Task description: Search the material and gather each line with "diode" in it.

Information:

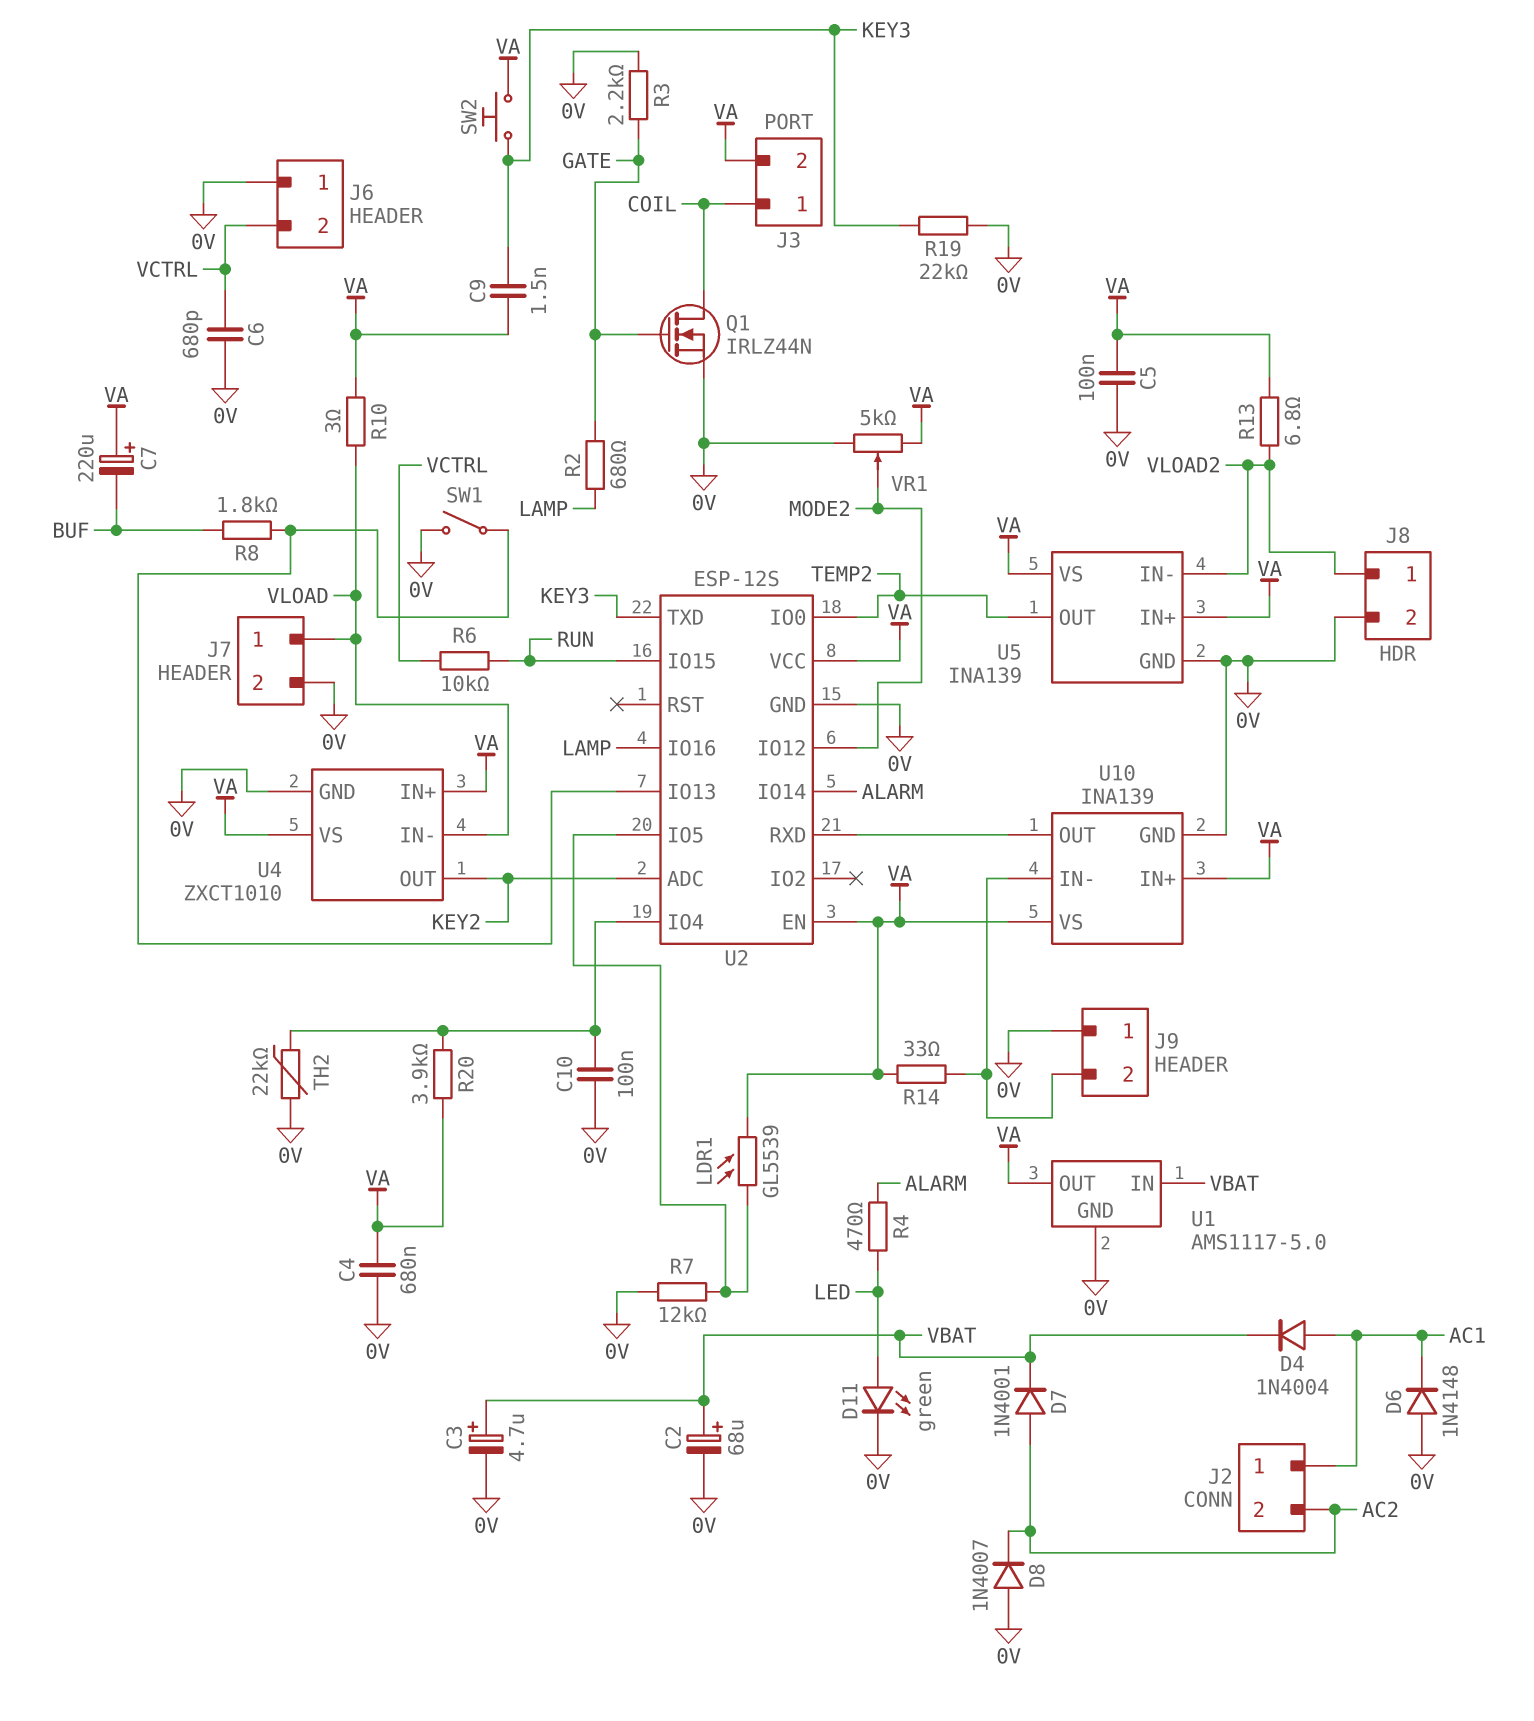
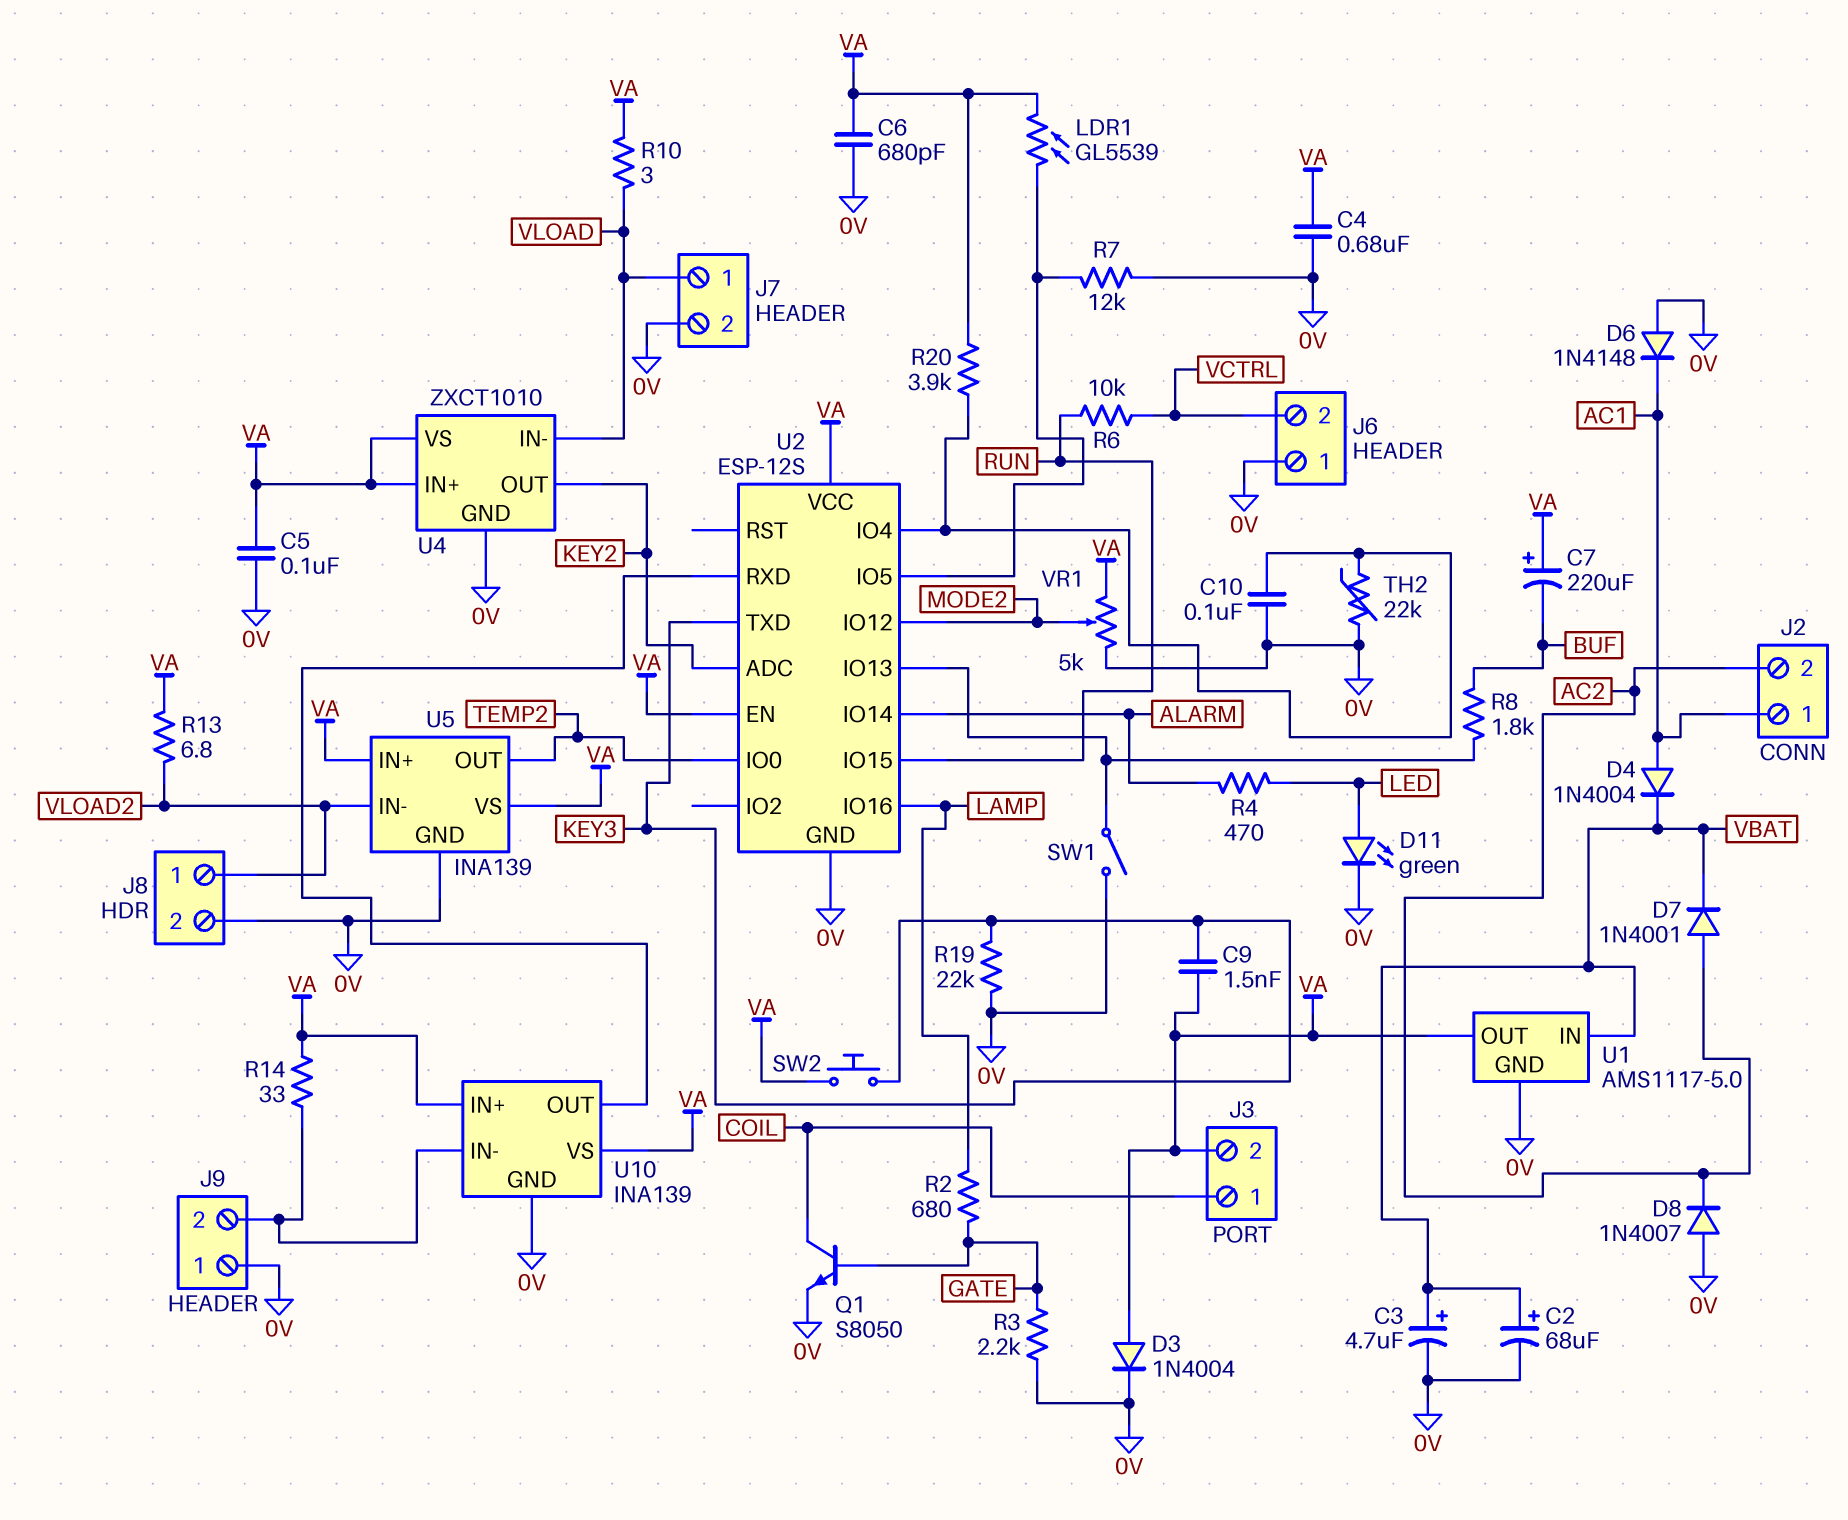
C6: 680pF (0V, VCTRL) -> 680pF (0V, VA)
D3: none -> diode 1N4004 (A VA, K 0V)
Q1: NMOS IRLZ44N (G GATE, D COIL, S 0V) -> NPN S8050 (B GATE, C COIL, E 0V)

==

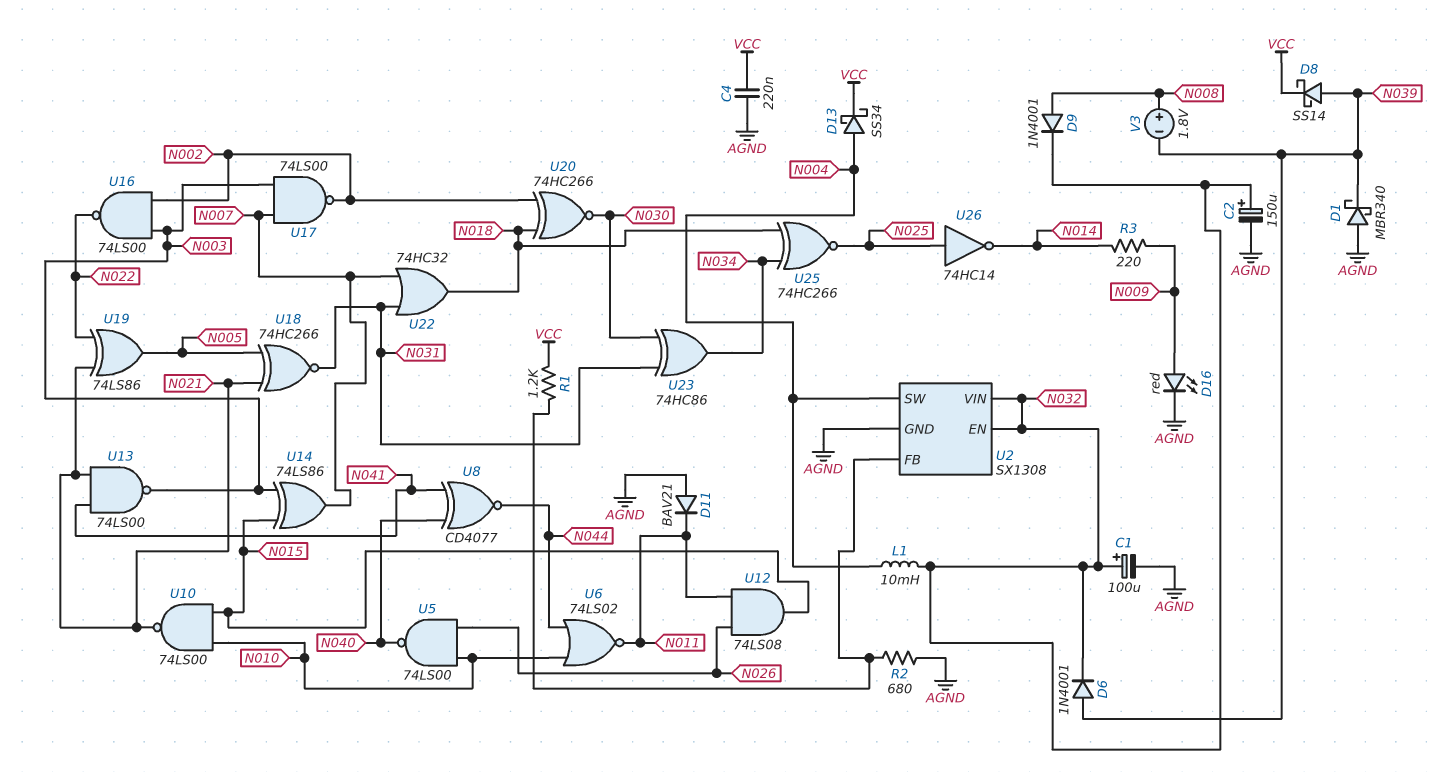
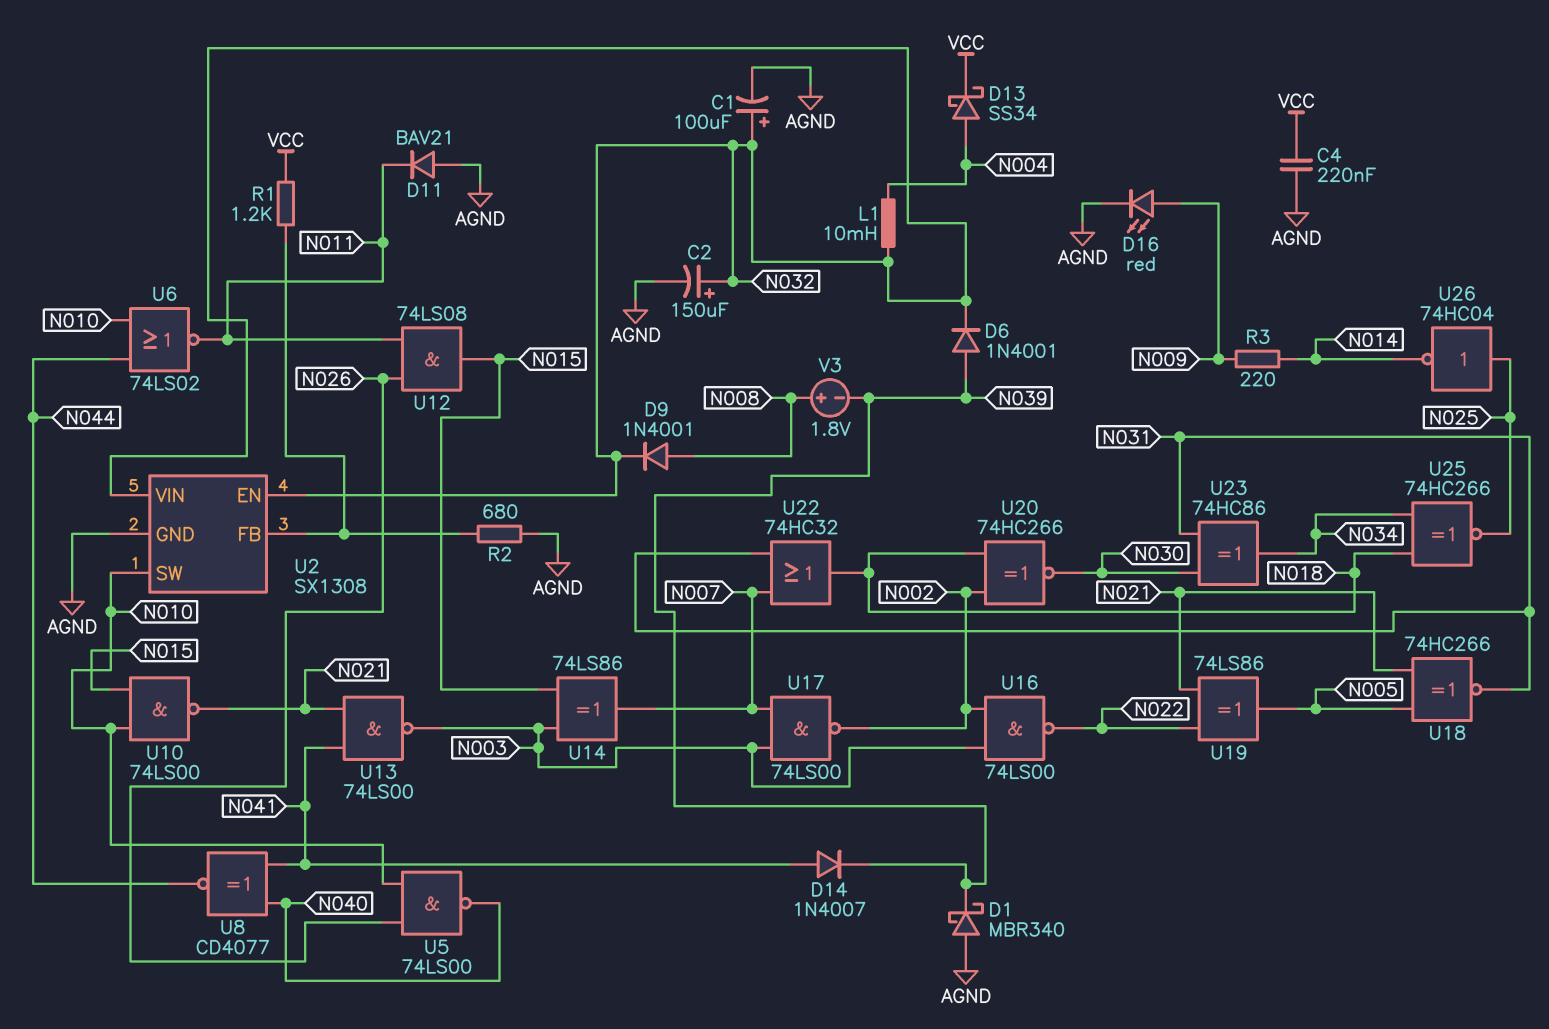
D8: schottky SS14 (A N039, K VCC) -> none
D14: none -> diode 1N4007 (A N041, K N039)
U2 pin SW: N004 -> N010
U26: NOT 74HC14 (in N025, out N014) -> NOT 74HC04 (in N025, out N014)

--

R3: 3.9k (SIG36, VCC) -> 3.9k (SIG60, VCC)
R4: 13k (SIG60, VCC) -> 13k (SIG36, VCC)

Output for this exercise:
D3: none -> diode 1N4004 (A VA, K 0V)
D14: none -> diode 1N4007 (A N041, K N039)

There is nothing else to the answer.